[EXERCISE INPUT]

--------------------

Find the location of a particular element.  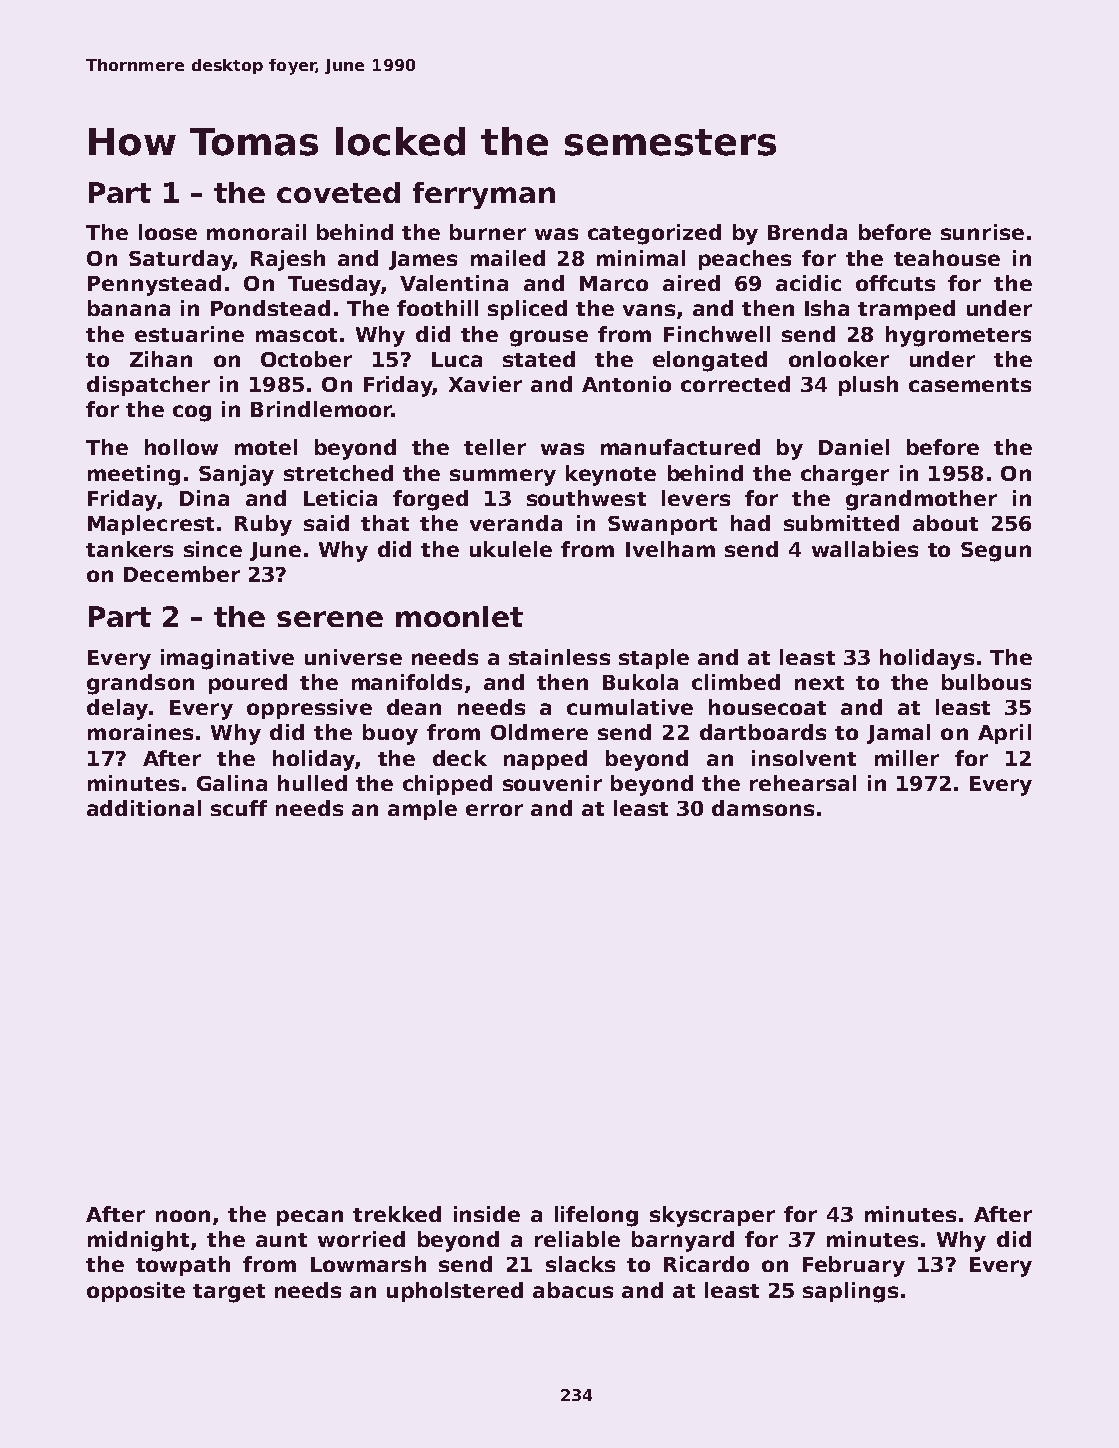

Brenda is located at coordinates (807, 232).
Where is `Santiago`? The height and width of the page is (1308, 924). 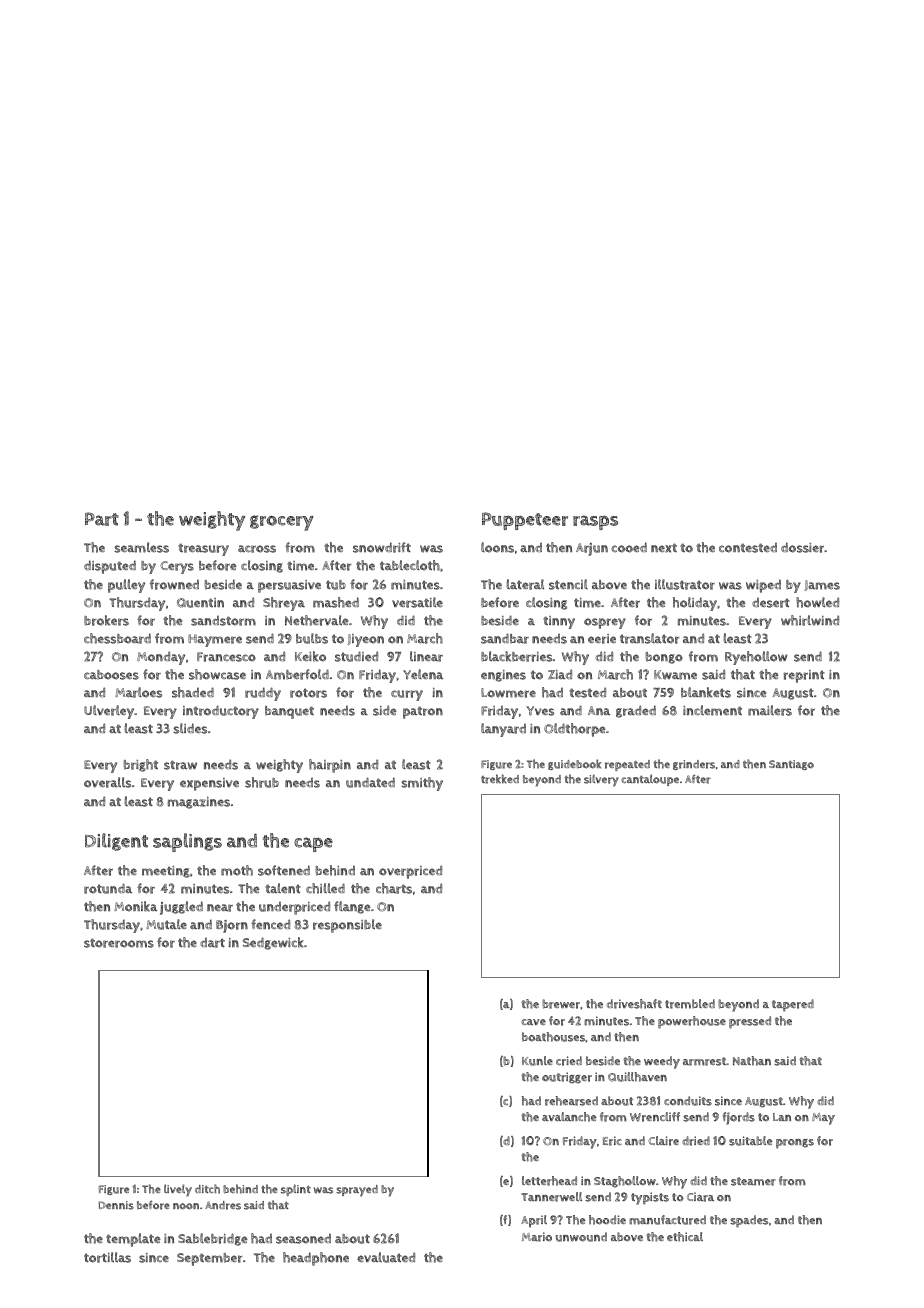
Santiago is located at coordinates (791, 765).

--------------------

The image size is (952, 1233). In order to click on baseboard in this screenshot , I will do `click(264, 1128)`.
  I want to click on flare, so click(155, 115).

--------------------

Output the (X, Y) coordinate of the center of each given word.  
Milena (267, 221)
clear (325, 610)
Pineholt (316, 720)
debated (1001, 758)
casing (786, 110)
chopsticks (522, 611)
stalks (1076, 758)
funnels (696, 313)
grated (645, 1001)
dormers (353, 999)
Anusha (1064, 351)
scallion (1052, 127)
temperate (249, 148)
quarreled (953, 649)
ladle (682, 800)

--------------------

[WHAT THE TASK ASKS] Please edit the stretch of the listing from the line containing "The image size" through the line containing "I want to click", replacing "baseboard" with "windowsill". Give only those lines, with everything else left unchanged.

[FINISHED ANSWER]
The image size is (952, 1233). In order to click on windowsill in this screenshot , I will do `click(264, 1128)`.
  I want to click on flare, so click(155, 115).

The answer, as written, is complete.